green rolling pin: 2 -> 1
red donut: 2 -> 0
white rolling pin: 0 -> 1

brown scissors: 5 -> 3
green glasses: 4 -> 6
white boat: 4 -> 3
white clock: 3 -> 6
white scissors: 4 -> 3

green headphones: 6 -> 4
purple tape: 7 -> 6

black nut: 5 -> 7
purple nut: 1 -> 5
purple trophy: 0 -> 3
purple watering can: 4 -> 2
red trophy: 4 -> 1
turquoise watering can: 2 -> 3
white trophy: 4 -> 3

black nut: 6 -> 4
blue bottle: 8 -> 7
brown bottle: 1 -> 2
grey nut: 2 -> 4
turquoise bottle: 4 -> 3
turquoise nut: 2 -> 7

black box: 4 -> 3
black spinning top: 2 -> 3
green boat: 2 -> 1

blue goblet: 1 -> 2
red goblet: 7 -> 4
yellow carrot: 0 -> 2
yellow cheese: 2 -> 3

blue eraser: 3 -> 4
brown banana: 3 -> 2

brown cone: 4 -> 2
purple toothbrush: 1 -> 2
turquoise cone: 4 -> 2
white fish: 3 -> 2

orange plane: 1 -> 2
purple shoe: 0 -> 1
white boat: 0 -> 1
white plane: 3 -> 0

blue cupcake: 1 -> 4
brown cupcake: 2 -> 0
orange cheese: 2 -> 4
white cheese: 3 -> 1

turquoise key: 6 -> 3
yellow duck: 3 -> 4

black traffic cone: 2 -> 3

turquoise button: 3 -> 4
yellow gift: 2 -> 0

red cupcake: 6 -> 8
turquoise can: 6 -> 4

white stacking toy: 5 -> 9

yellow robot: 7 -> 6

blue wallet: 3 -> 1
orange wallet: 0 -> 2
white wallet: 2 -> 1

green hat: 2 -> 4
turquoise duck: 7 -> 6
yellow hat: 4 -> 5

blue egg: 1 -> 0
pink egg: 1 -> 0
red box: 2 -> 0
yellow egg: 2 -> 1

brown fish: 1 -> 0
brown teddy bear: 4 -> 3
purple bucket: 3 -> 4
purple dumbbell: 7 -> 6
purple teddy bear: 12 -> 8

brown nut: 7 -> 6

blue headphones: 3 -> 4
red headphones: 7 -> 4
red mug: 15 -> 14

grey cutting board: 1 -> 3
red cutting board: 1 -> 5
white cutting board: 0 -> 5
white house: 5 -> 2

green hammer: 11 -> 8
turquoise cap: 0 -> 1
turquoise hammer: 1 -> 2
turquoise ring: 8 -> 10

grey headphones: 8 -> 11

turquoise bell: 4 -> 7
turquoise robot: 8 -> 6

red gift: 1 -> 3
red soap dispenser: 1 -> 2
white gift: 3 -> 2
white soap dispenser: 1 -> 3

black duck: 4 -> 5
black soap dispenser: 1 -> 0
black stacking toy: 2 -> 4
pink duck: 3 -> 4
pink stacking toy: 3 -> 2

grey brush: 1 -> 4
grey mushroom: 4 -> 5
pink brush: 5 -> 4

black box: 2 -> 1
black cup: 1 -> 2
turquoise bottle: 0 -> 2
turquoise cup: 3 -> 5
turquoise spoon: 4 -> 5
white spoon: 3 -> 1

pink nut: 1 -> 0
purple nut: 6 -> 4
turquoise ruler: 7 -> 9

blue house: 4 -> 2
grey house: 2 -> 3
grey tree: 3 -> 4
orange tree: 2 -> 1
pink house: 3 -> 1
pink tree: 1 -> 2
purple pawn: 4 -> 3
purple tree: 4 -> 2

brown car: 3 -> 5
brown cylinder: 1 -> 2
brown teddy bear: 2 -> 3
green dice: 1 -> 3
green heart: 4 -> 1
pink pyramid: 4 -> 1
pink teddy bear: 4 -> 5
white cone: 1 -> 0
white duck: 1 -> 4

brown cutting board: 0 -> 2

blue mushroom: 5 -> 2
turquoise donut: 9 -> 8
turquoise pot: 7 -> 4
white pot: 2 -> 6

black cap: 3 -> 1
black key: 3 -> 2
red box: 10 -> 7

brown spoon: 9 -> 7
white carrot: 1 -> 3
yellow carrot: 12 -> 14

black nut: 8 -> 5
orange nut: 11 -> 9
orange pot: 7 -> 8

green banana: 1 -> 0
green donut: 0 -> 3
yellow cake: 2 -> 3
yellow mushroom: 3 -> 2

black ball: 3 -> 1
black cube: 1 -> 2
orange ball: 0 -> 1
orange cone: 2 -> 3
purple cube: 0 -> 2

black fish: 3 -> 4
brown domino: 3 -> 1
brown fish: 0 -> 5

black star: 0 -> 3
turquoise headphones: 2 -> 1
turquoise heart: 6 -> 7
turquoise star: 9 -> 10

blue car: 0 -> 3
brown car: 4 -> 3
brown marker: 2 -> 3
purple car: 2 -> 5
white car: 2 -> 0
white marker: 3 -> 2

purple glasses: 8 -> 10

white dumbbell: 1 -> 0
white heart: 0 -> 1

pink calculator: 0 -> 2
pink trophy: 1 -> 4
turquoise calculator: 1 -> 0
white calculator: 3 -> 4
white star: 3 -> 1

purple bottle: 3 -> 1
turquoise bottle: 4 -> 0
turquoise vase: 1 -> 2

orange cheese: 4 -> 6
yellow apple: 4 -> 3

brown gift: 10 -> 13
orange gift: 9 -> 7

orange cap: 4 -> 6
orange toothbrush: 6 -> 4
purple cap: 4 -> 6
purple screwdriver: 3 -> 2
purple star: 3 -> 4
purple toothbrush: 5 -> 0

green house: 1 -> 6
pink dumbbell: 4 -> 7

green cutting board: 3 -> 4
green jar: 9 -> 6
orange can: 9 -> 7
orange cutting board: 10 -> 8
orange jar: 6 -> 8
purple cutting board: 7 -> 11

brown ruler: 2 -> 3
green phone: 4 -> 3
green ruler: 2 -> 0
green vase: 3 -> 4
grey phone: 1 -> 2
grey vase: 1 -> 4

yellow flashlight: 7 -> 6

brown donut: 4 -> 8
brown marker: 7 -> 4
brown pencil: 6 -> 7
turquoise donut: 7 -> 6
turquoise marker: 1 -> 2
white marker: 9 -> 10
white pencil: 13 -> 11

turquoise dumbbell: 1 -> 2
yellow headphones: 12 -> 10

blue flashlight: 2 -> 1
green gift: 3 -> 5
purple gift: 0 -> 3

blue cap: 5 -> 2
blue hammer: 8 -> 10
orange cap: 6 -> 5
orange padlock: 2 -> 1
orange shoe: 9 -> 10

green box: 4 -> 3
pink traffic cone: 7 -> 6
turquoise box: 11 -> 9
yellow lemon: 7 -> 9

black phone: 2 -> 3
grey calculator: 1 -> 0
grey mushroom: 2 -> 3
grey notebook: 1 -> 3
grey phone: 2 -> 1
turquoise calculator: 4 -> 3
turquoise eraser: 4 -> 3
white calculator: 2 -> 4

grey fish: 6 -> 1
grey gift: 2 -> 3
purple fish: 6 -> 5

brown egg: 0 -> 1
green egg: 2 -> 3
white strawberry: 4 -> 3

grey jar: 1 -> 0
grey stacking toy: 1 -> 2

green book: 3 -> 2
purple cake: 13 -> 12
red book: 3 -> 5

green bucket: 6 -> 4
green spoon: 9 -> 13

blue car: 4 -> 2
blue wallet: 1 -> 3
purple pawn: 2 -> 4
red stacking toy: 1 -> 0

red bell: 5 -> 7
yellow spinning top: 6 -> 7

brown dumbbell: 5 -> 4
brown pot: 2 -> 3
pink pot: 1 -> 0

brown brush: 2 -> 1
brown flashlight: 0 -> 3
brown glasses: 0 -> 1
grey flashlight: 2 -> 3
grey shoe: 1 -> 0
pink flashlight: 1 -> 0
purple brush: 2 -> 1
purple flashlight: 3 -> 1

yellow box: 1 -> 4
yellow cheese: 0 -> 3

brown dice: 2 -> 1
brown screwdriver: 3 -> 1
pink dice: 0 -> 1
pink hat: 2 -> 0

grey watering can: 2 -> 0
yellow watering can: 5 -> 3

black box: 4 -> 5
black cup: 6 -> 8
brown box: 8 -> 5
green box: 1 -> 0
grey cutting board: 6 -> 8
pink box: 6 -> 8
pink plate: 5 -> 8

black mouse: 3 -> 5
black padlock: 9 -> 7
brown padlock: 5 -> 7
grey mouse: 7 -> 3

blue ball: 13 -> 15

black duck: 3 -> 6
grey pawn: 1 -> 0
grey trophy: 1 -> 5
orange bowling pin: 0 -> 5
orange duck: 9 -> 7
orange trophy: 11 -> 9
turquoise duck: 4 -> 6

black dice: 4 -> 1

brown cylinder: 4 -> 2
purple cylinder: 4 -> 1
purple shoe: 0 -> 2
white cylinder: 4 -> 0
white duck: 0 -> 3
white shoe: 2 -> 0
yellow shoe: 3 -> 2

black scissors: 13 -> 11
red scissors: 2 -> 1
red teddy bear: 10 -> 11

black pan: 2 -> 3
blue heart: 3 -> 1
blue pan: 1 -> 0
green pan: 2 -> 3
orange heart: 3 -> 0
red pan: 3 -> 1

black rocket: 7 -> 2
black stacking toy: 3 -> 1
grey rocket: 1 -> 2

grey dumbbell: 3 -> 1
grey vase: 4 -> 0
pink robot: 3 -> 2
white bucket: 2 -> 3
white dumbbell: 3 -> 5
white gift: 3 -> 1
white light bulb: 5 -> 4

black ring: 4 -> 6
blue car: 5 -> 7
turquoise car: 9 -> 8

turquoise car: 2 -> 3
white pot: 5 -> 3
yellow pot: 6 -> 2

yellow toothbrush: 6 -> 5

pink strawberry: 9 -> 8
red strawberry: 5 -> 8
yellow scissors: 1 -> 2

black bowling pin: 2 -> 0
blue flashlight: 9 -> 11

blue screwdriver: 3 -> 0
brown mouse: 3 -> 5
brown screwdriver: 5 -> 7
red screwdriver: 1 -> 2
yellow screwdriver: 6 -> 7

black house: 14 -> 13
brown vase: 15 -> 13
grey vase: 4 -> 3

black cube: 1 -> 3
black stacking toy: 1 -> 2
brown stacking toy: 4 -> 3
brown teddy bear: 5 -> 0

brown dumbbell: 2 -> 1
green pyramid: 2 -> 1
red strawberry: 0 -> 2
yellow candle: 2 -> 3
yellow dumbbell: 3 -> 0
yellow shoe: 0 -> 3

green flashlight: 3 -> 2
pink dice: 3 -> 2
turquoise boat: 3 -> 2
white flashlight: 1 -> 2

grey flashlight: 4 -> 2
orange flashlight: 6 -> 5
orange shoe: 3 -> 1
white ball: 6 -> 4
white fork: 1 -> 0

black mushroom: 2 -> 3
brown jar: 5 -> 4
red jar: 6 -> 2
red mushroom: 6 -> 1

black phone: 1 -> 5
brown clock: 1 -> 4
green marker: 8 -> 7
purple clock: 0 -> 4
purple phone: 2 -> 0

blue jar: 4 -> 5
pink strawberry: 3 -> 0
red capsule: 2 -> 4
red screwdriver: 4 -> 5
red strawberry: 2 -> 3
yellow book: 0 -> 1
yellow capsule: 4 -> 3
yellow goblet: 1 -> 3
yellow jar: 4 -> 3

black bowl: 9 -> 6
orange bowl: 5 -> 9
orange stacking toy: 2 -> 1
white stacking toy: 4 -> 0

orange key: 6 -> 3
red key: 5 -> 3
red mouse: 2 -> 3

────────────────────────────────────────

Your task is to reproduce the entries exactly, starting at the first line and ending with the line containing "yellow cheese: 2 -> 3".

green rolling pin: 2 -> 1
red donut: 2 -> 0
white rolling pin: 0 -> 1

brown scissors: 5 -> 3
green glasses: 4 -> 6
white boat: 4 -> 3
white clock: 3 -> 6
white scissors: 4 -> 3

green headphones: 6 -> 4
purple tape: 7 -> 6

black nut: 5 -> 7
purple nut: 1 -> 5
purple trophy: 0 -> 3
purple watering can: 4 -> 2
red trophy: 4 -> 1
turquoise watering can: 2 -> 3
white trophy: 4 -> 3

black nut: 6 -> 4
blue bottle: 8 -> 7
brown bottle: 1 -> 2
grey nut: 2 -> 4
turquoise bottle: 4 -> 3
turquoise nut: 2 -> 7

black box: 4 -> 3
black spinning top: 2 -> 3
green boat: 2 -> 1

blue goblet: 1 -> 2
red goblet: 7 -> 4
yellow carrot: 0 -> 2
yellow cheese: 2 -> 3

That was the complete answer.